*Dataset excerpts:*
+--
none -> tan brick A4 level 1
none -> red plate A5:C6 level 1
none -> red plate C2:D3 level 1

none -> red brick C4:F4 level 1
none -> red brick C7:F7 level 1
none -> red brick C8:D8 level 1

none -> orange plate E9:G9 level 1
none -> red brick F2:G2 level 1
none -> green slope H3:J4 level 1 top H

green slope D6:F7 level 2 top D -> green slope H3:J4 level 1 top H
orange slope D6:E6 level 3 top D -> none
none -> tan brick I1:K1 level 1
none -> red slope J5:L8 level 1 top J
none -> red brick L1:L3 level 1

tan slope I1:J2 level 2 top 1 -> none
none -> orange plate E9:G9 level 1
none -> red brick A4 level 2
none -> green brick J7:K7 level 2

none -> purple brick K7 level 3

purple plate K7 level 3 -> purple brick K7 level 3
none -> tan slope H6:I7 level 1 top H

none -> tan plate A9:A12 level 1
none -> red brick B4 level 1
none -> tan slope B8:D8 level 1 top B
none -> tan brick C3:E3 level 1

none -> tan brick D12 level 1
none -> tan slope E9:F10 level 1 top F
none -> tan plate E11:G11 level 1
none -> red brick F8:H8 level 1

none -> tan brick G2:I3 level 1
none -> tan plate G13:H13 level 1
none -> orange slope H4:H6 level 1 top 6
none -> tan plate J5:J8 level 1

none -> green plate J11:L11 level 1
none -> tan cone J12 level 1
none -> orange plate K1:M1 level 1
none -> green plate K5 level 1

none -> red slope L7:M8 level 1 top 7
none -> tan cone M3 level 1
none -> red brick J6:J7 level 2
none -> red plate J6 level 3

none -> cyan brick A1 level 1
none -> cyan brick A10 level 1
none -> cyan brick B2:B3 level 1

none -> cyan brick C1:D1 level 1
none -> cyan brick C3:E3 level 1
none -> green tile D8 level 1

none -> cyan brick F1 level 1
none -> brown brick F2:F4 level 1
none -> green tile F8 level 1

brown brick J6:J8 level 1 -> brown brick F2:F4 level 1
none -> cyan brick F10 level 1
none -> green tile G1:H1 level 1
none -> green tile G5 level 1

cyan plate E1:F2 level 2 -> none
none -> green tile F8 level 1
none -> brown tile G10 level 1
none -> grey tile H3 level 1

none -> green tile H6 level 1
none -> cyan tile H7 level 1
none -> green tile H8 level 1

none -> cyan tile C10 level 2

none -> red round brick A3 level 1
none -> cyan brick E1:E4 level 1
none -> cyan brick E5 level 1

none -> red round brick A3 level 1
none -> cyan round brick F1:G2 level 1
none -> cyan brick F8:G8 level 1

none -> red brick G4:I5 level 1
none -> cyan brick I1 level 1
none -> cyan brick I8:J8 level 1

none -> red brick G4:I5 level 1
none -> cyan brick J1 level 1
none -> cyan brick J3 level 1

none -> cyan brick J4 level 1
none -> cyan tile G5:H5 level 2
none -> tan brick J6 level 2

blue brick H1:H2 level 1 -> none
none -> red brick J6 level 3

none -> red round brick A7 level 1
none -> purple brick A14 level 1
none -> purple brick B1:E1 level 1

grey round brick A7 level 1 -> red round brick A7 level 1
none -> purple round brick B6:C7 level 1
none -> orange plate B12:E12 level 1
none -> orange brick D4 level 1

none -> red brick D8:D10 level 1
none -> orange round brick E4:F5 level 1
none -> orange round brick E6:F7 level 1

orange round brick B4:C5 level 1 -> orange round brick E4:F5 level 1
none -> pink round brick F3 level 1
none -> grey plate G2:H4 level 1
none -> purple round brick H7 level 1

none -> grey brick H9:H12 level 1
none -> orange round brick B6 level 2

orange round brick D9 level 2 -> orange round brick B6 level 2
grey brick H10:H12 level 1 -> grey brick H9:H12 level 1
+--
*Description of the task:*
Write each record above out again exactly as it reads.

*Exercise solution:*
none -> tan brick A4 level 1
none -> red plate A5:C6 level 1
none -> red plate C2:D3 level 1

none -> red brick C4:F4 level 1
none -> red brick C7:F7 level 1
none -> red brick C8:D8 level 1

none -> orange plate E9:G9 level 1
none -> red brick F2:G2 level 1
none -> green slope H3:J4 level 1 top H

green slope D6:F7 level 2 top D -> green slope H3:J4 level 1 top H
orange slope D6:E6 level 3 top D -> none
none -> tan brick I1:K1 level 1
none -> red slope J5:L8 level 1 top J
none -> red brick L1:L3 level 1

tan slope I1:J2 level 2 top 1 -> none
none -> orange plate E9:G9 level 1
none -> red brick A4 level 2
none -> green brick J7:K7 level 2

none -> purple brick K7 level 3

purple plate K7 level 3 -> purple brick K7 level 3
none -> tan slope H6:I7 level 1 top H

none -> tan plate A9:A12 level 1
none -> red brick B4 level 1
none -> tan slope B8:D8 level 1 top B
none -> tan brick C3:E3 level 1

none -> tan brick D12 level 1
none -> tan slope E9:F10 level 1 top F
none -> tan plate E11:G11 level 1
none -> red brick F8:H8 level 1

none -> tan brick G2:I3 level 1
none -> tan plate G13:H13 level 1
none -> orange slope H4:H6 level 1 top 6
none -> tan plate J5:J8 level 1

none -> green plate J11:L11 level 1
none -> tan cone J12 level 1
none -> orange plate K1:M1 level 1
none -> green plate K5 level 1

none -> red slope L7:M8 level 1 top 7
none -> tan cone M3 level 1
none -> red brick J6:J7 level 2
none -> red plate J6 level 3

none -> cyan brick A1 level 1
none -> cyan brick A10 level 1
none -> cyan brick B2:B3 level 1

none -> cyan brick C1:D1 level 1
none -> cyan brick C3:E3 level 1
none -> green tile D8 level 1

none -> cyan brick F1 level 1
none -> brown brick F2:F4 level 1
none -> green tile F8 level 1

brown brick J6:J8 level 1 -> brown brick F2:F4 level 1
none -> cyan brick F10 level 1
none -> green tile G1:H1 level 1
none -> green tile G5 level 1

cyan plate E1:F2 level 2 -> none
none -> green tile F8 level 1
none -> brown tile G10 level 1
none -> grey tile H3 level 1

none -> green tile H6 level 1
none -> cyan tile H7 level 1
none -> green tile H8 level 1

none -> cyan tile C10 level 2

none -> red round brick A3 level 1
none -> cyan brick E1:E4 level 1
none -> cyan brick E5 level 1

none -> red round brick A3 level 1
none -> cyan round brick F1:G2 level 1
none -> cyan brick F8:G8 level 1

none -> red brick G4:I5 level 1
none -> cyan brick I1 level 1
none -> cyan brick I8:J8 level 1

none -> red brick G4:I5 level 1
none -> cyan brick J1 level 1
none -> cyan brick J3 level 1

none -> cyan brick J4 level 1
none -> cyan tile G5:H5 level 2
none -> tan brick J6 level 2

blue brick H1:H2 level 1 -> none
none -> red brick J6 level 3

none -> red round brick A7 level 1
none -> purple brick A14 level 1
none -> purple brick B1:E1 level 1

grey round brick A7 level 1 -> red round brick A7 level 1
none -> purple round brick B6:C7 level 1
none -> orange plate B12:E12 level 1
none -> orange brick D4 level 1

none -> red brick D8:D10 level 1
none -> orange round brick E4:F5 level 1
none -> orange round brick E6:F7 level 1

orange round brick B4:C5 level 1 -> orange round brick E4:F5 level 1
none -> pink round brick F3 level 1
none -> grey plate G2:H4 level 1
none -> purple round brick H7 level 1

none -> grey brick H9:H12 level 1
none -> orange round brick B6 level 2

orange round brick D9 level 2 -> orange round brick B6 level 2
grey brick H10:H12 level 1 -> grey brick H9:H12 level 1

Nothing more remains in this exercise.